-- DATA UNDER STUDY follows --

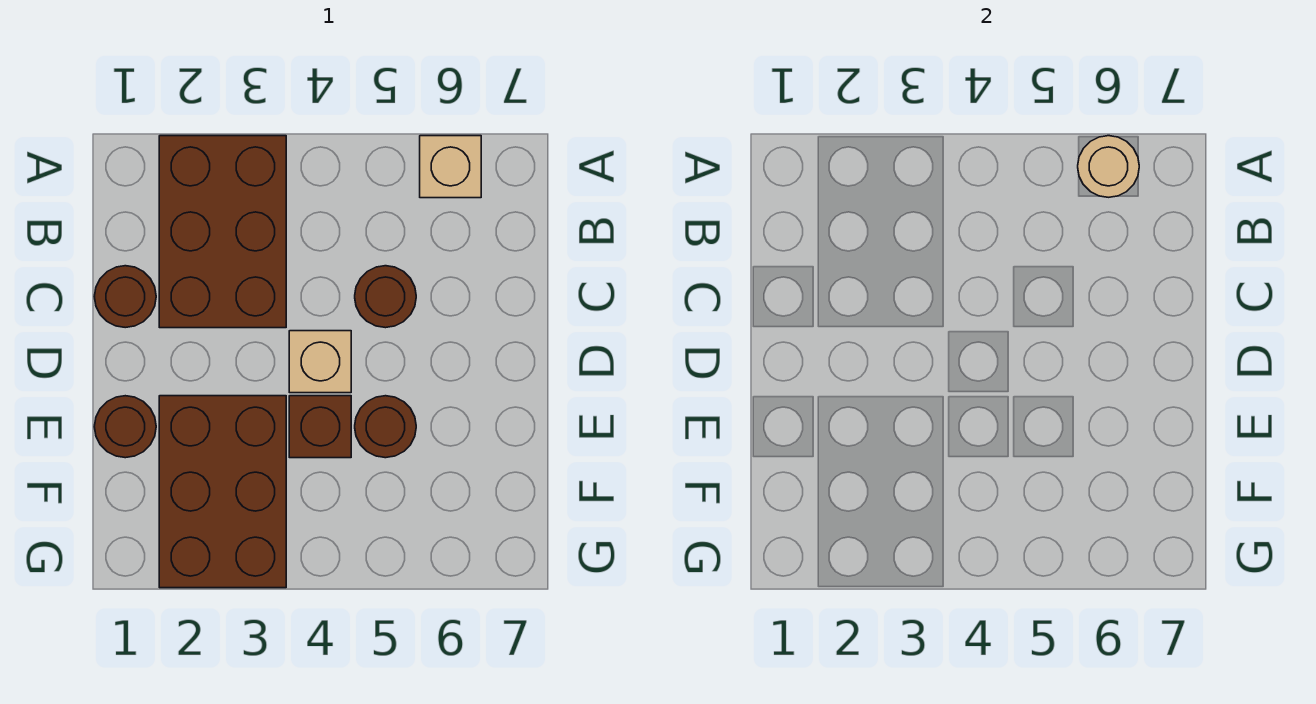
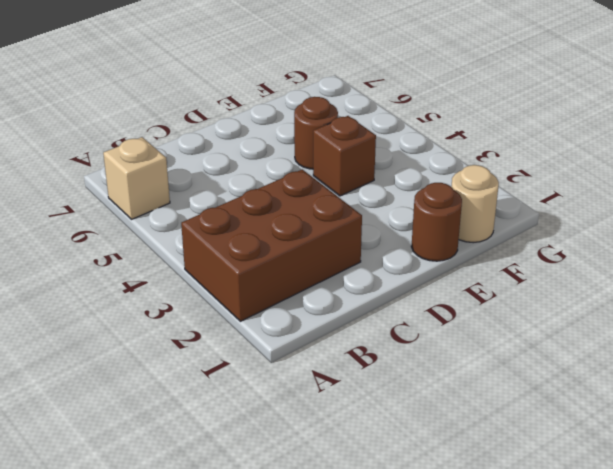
tan round brick F1 level 1 -> tan round brick A6 level 2
none -> brown round brick C1 level 1
none -> brown round brick C5 level 1

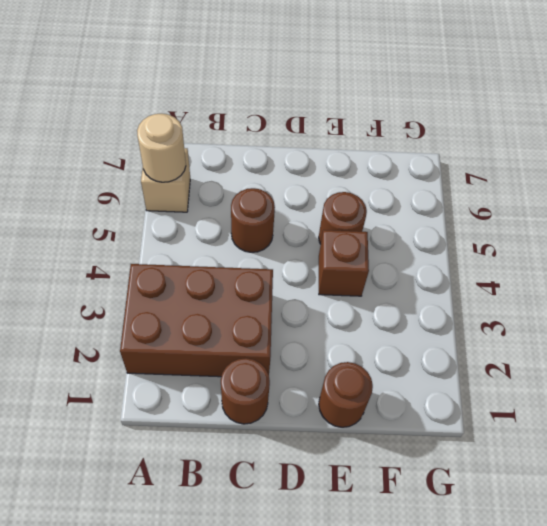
none -> tan brick D4 level 1
none -> brown brick E2:G3 level 1

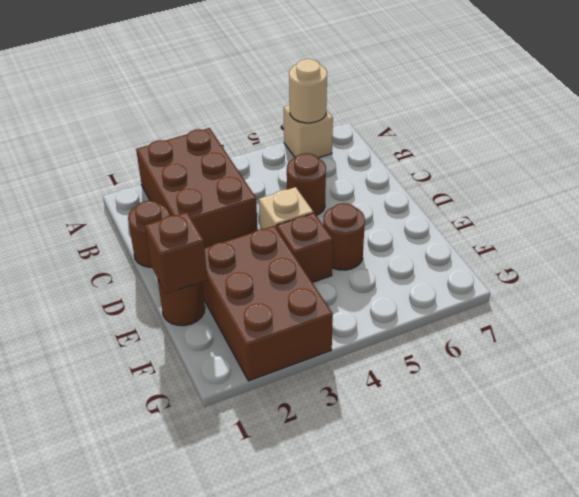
brown brick E1 level 2 -> none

-- DATA UNDER STUDY concluded --

#### WHAT NEEDS TO BE DONE
Please write out all the entries above exactly, but leave out the pictures.

#### RESPONSE
tan round brick F1 level 1 -> tan round brick A6 level 2
none -> brown round brick C1 level 1
none -> brown round brick C5 level 1

none -> tan brick D4 level 1
none -> brown brick E2:G3 level 1

brown brick E1 level 2 -> none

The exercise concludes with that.